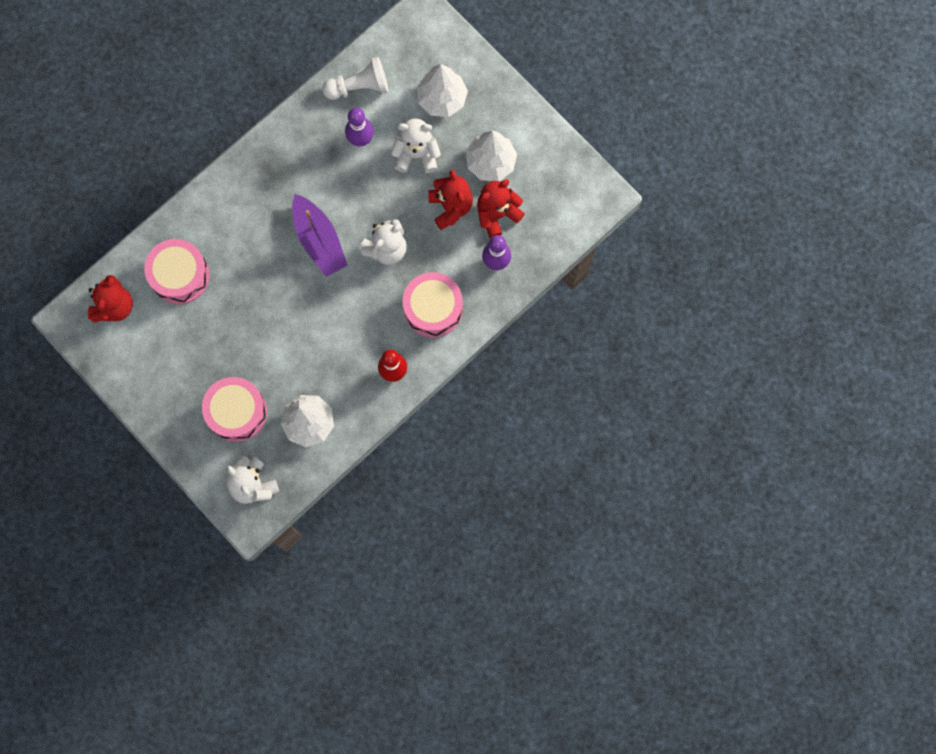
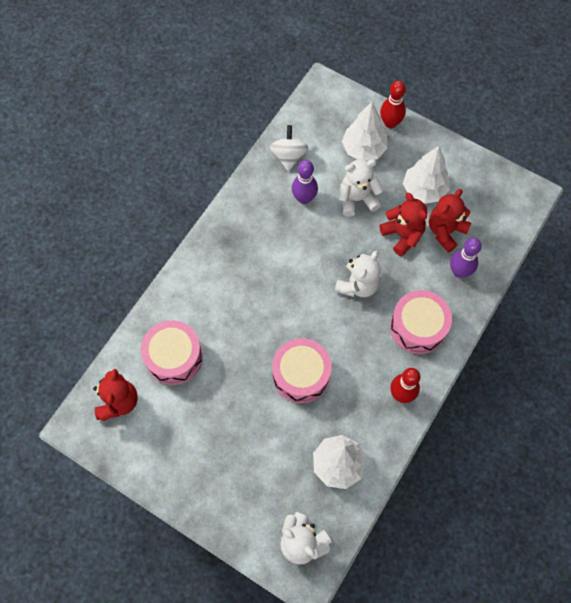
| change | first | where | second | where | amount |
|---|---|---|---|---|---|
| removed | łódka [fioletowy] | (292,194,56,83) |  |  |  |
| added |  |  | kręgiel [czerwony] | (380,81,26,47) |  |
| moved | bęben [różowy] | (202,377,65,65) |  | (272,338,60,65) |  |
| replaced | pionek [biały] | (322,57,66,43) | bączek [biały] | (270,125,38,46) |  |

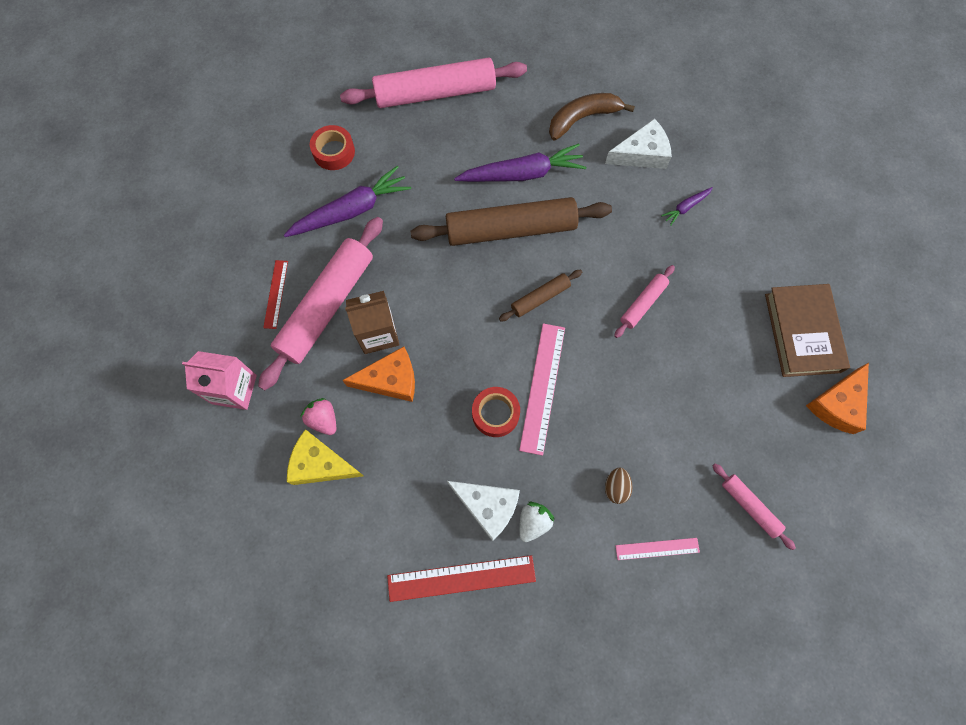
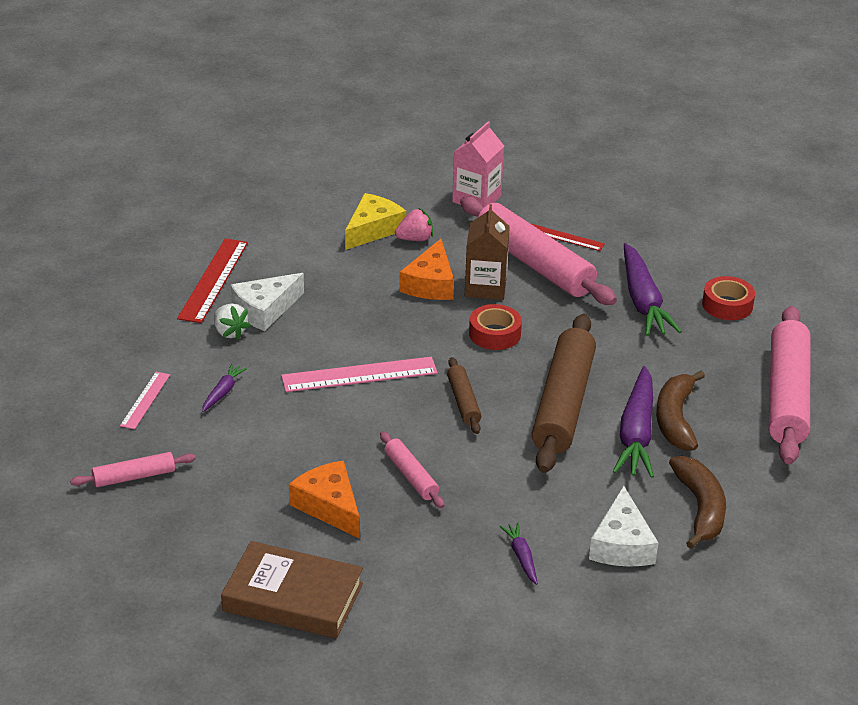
| change | first | where | second | where | amount |
|---|---|---|---|---|---|
| added |  |  | banan [brązowy] | (656,370,49,81) |  |
| moved | taśma klejąca [czerwony] | (472,387,48,50) |  | (469,304,53,46) |  |
| moved | ser [pomarańczowy] | (806,363,63,71) |  | (289,460,71,79) |  |
| replaced | jajko [brązowy] | (605,468,28,36) | marchewka [fioletowy] | (202,364,45,48) |  |
| turned | linijka [różowy] | (519,323,46,133) |  | (281,357,157,35) | 45 degrees counterclockwise |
************
§ WHAT YOU WILL DO
Transcribe the preceding listing in its entirety and with exact wording, leaving out pictures.

§ YOUR RESPONSE
| change | first | where | second | where | amount |
|---|---|---|---|---|---|
| removed | łódka [fioletowy] | (292,194,56,83) |  |  |  |
| added |  |  | kręgiel [czerwony] | (380,81,26,47) |  |
| moved | bęben [różowy] | (202,377,65,65) |  | (272,338,60,65) |  |
| replaced | pionek [biały] | (322,57,66,43) | bączek [biały] | (270,125,38,46) |  |

| change | first | where | second | where | amount |
|---|---|---|---|---|---|
| added |  |  | banan [brązowy] | (656,370,49,81) |  |
| moved | taśma klejąca [czerwony] | (472,387,48,50) |  | (469,304,53,46) |  |
| moved | ser [pomarańczowy] | (806,363,63,71) |  | (289,460,71,79) |  |
| replaced | jajko [brązowy] | (605,468,28,36) | marchewka [fioletowy] | (202,364,45,48) |  |
| turned | linijka [różowy] | (519,323,46,133) |  | (281,357,157,35) | 45 degrees counterclockwise |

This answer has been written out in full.